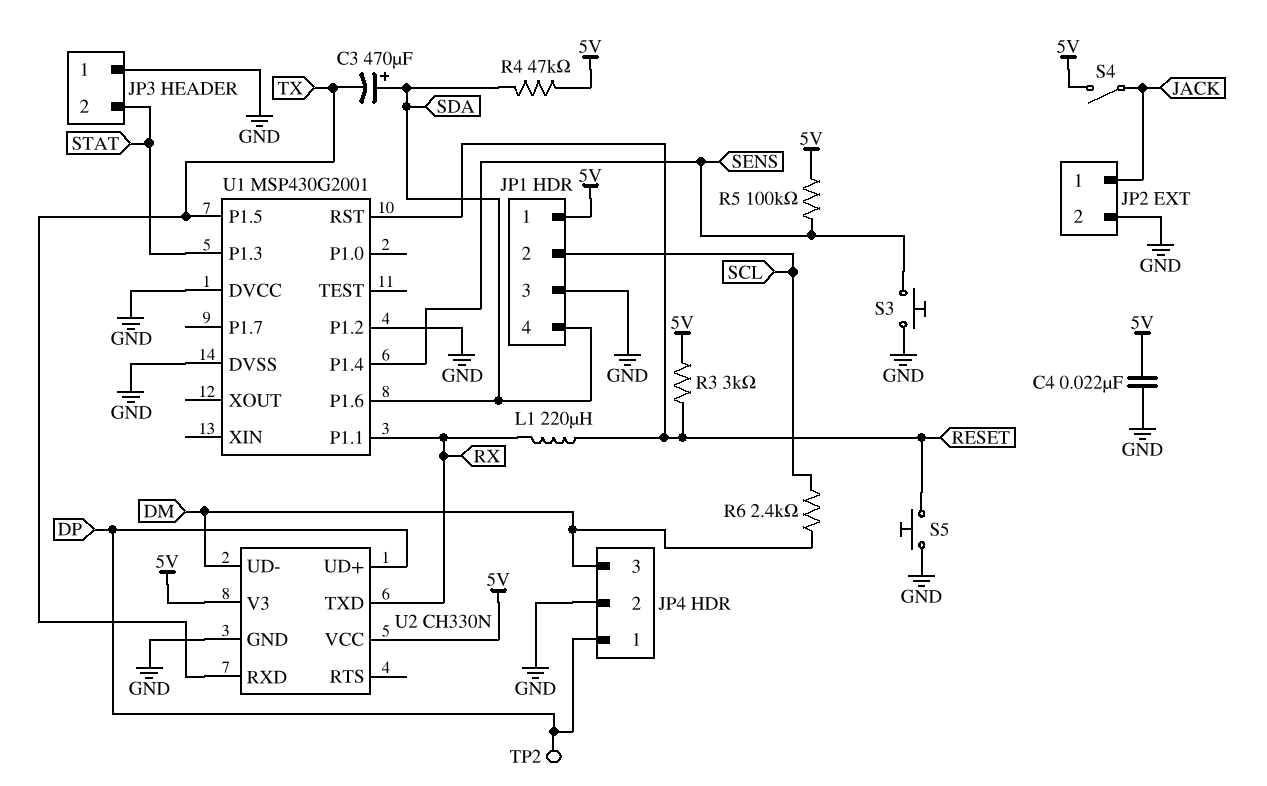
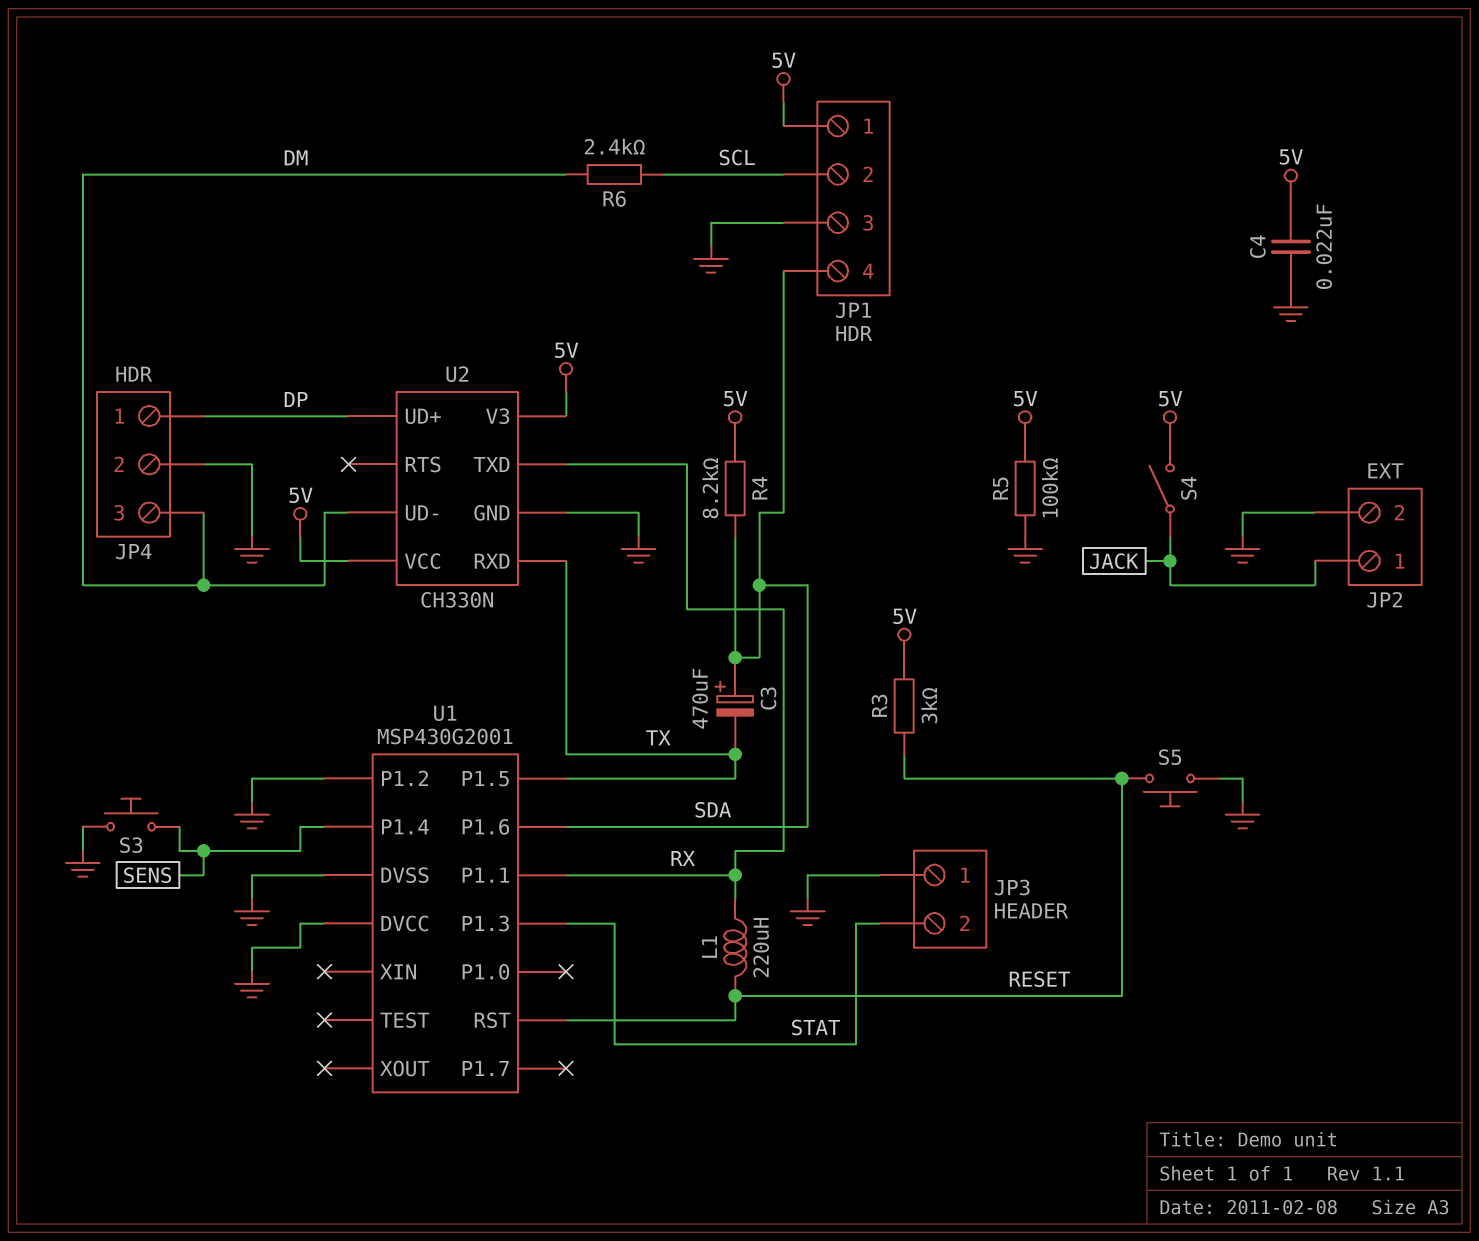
R4: 47k (5V, SDA) -> 8.2k (5V, SDA)
R5: 100k (5V, SENS) -> 100k (5V, GND)
TP2: test point (DP) -> none

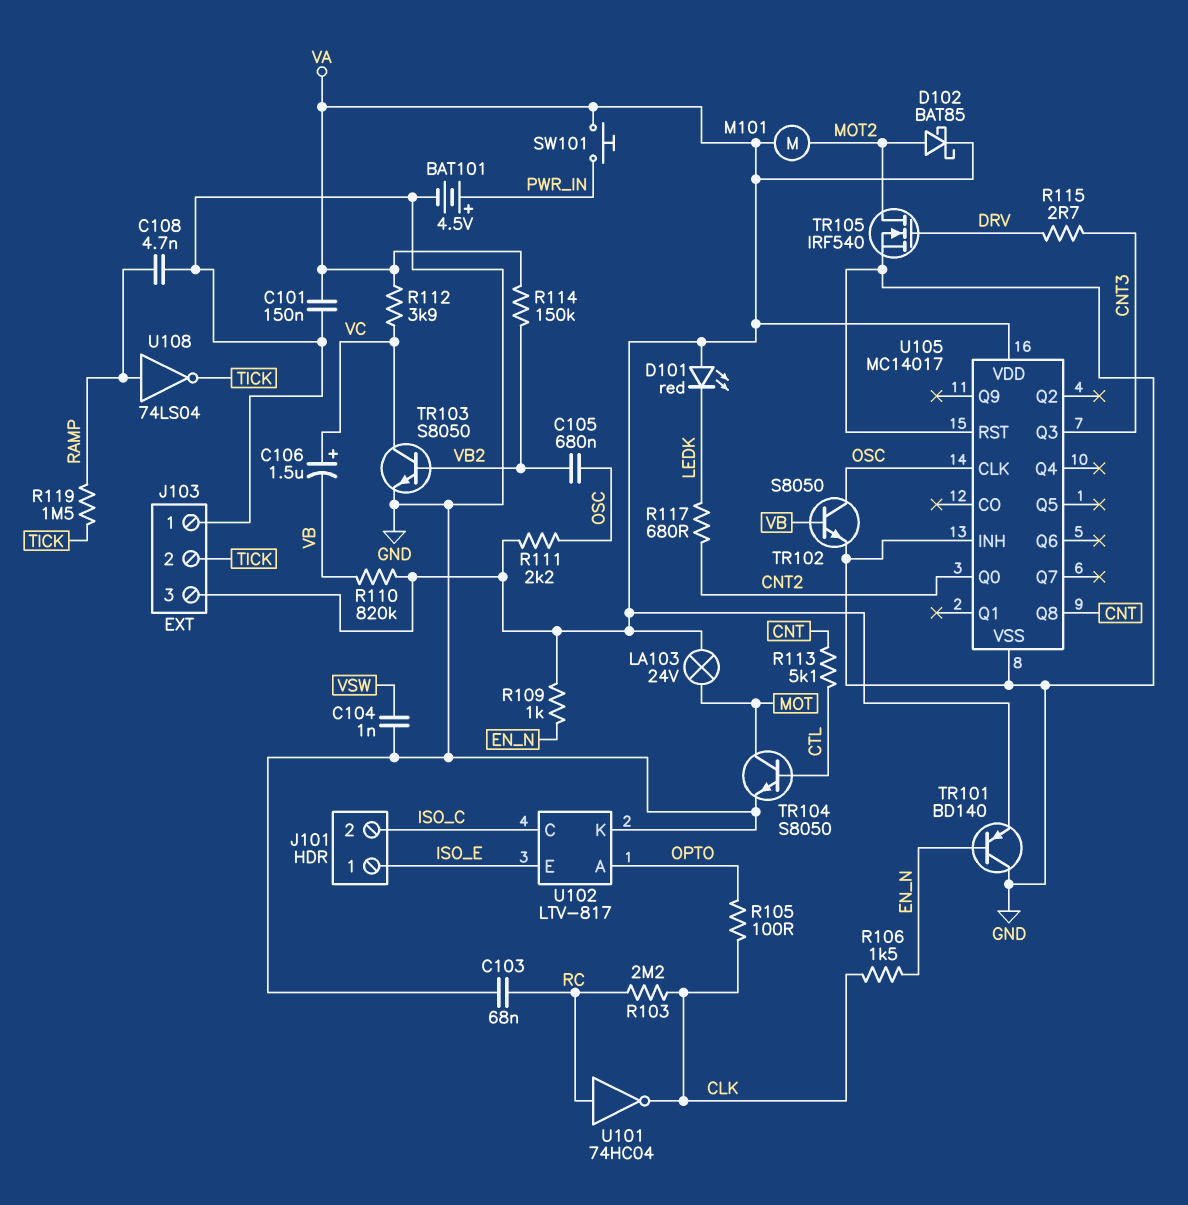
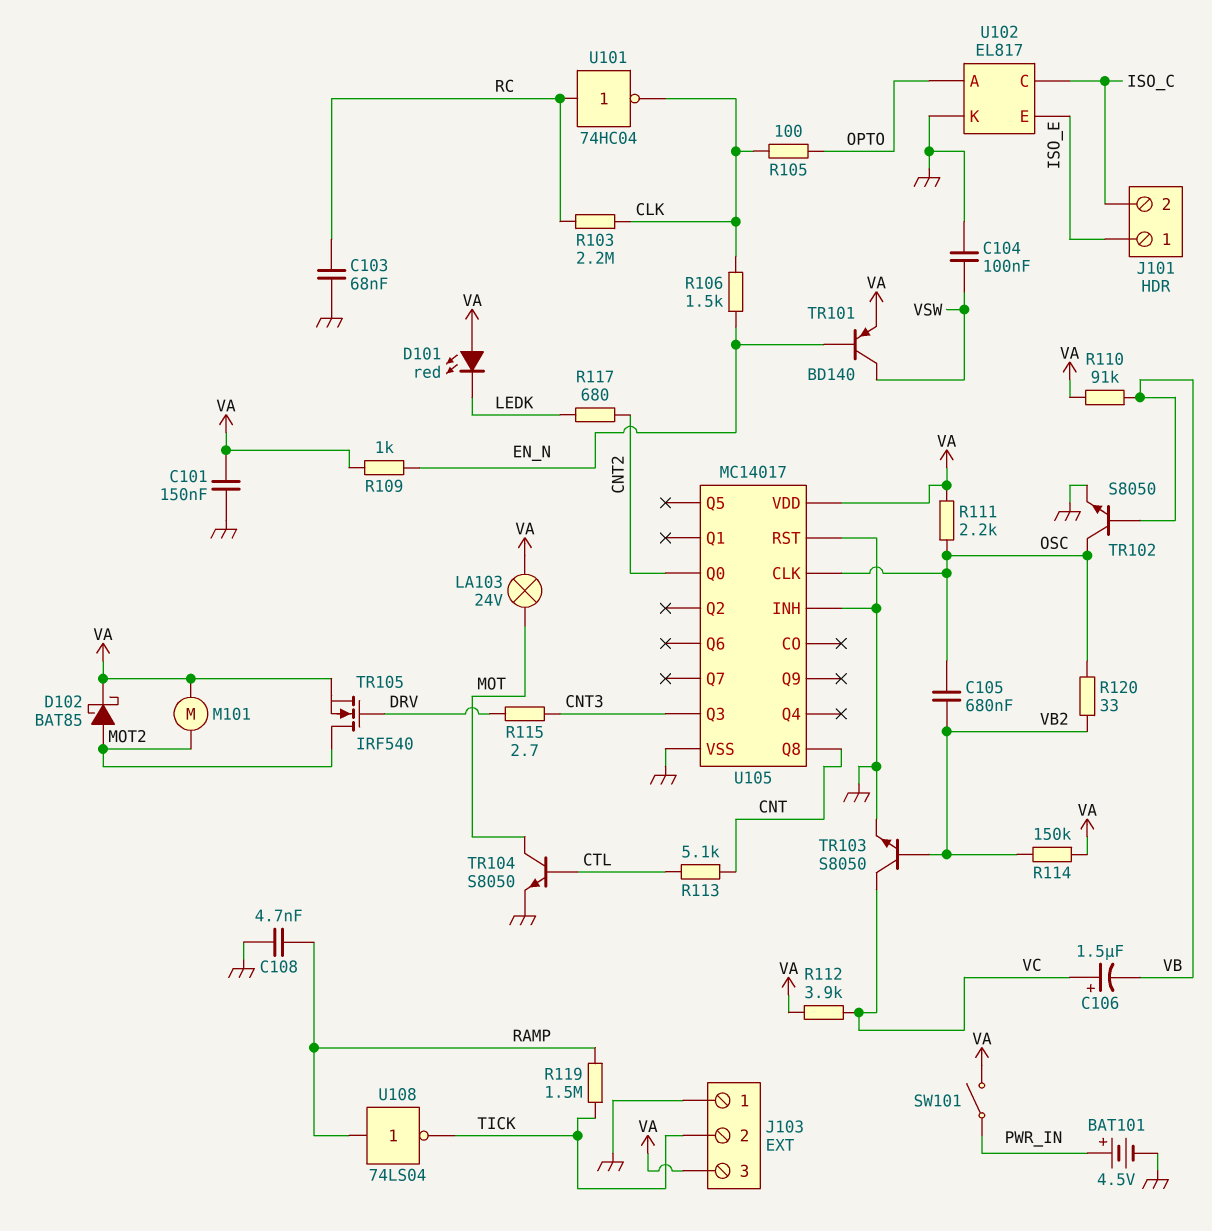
C104: 1nF (GND, VSW) -> 100nF (GND, VSW)
R110: 820k (VA, VB) -> 91k (VA, VB)
R120: none -> 33 (OSC, VB2)
SW101: button (PWR_IN, VA) -> switch (PWR_IN, VA)
TR101: PNP BD140 (B EN_N, C GND, E VA) -> PNP BD140 (B EN_N, C VSW, E VA)
TR105: NMOS IRF540 (G DRV, D MOT2, S GND) -> NMOS IRF540 (G DRV, D MOT2, S VA)
U102: LTV-817 -> EL817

━━━━━━━━

Please state how many lines in the listing above hold the string "none", and nothing more.

▸ PROBLEM SOLUTION:
2